WORK TASK:
Pictures must not be copied, but every entry must be reproduced exactly.

Stored data:

::::

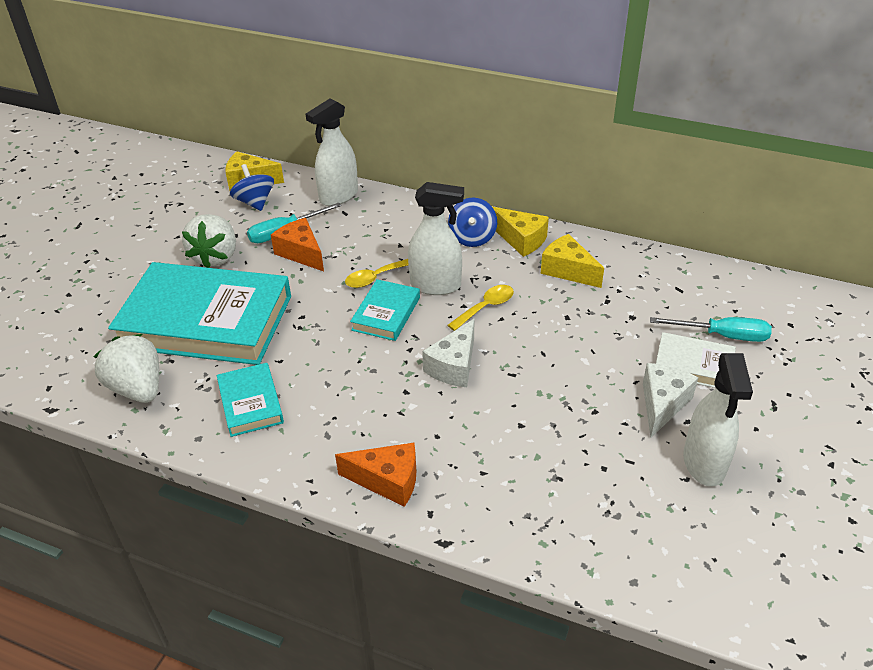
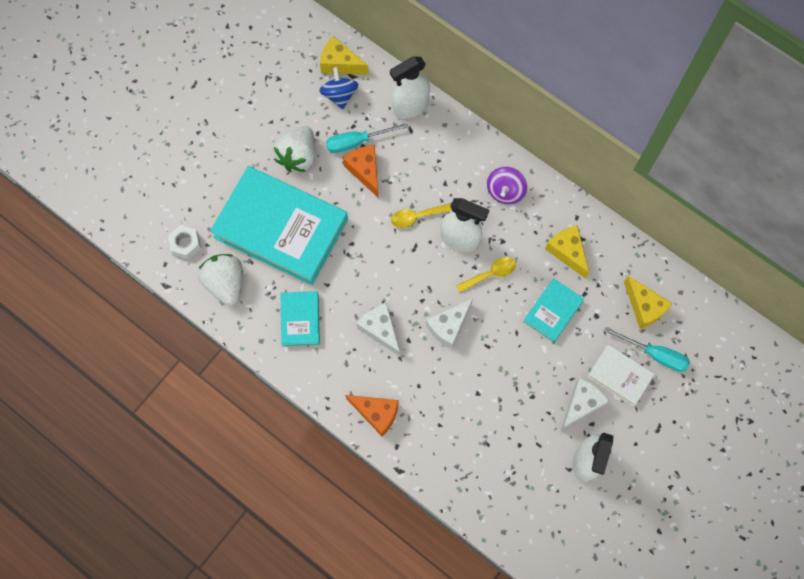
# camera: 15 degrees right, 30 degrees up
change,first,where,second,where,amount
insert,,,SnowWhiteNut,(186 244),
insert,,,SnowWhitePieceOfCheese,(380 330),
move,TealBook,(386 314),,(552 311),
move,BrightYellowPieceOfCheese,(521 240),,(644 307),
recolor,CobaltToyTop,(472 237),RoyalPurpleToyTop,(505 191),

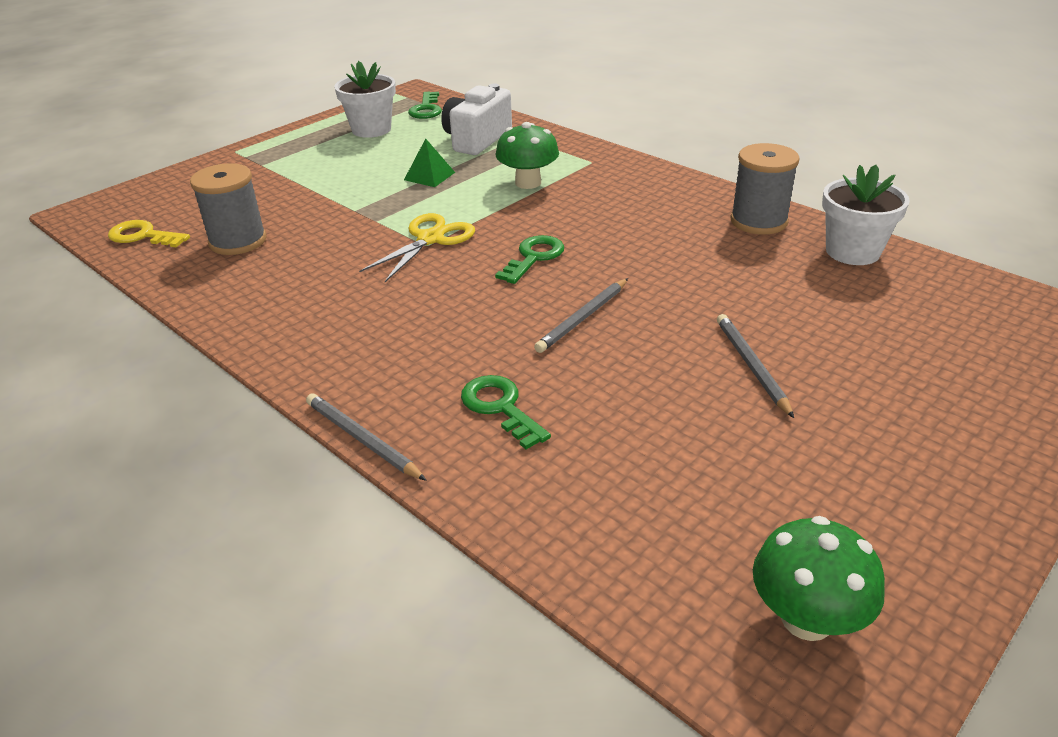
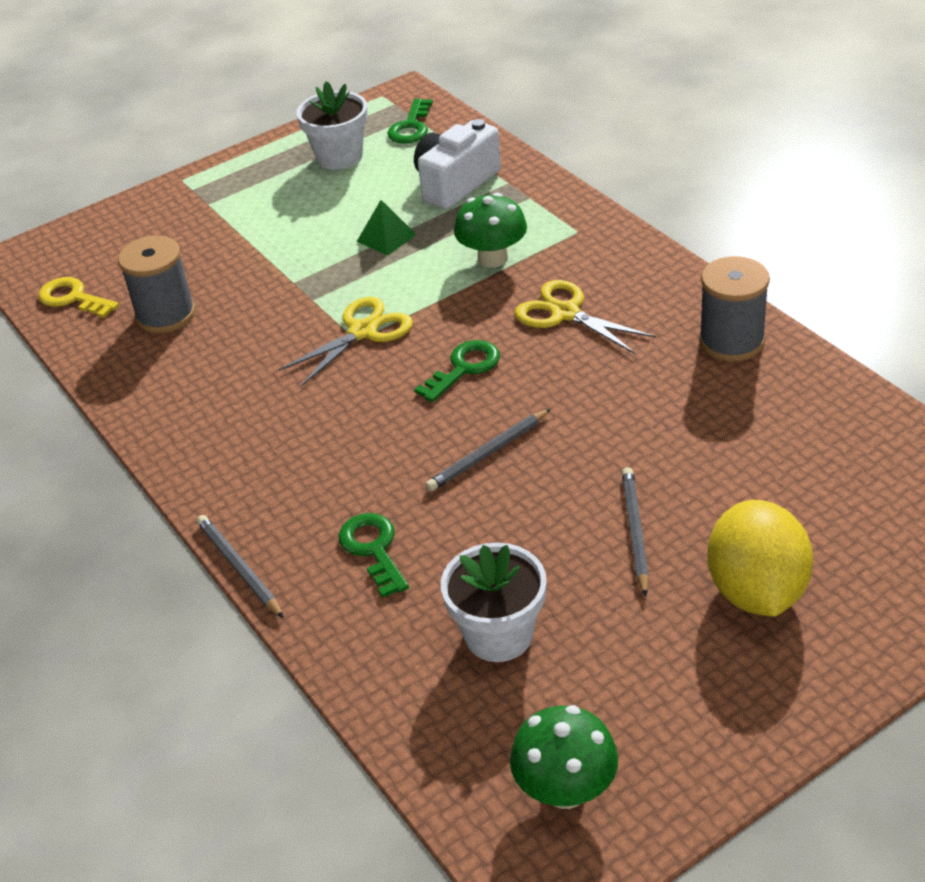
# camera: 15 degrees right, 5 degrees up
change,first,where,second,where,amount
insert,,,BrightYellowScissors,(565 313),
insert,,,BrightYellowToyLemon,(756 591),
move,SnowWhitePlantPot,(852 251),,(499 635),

::::

ANSWER FOR THIS EXERCISE:
# camera: 15 degrees right, 30 degrees up
change,first,where,second,where,amount
insert,,,SnowWhiteNut,(186 244),
insert,,,SnowWhitePieceOfCheese,(380 330),
move,TealBook,(386 314),,(552 311),
move,BrightYellowPieceOfCheese,(521 240),,(644 307),
recolor,CobaltToyTop,(472 237),RoyalPurpleToyTop,(505 191),

# camera: 15 degrees right, 5 degrees up
change,first,where,second,where,amount
insert,,,BrightYellowScissors,(565 313),
insert,,,BrightYellowToyLemon,(756 591),
move,SnowWhitePlantPot,(852 251),,(499 635),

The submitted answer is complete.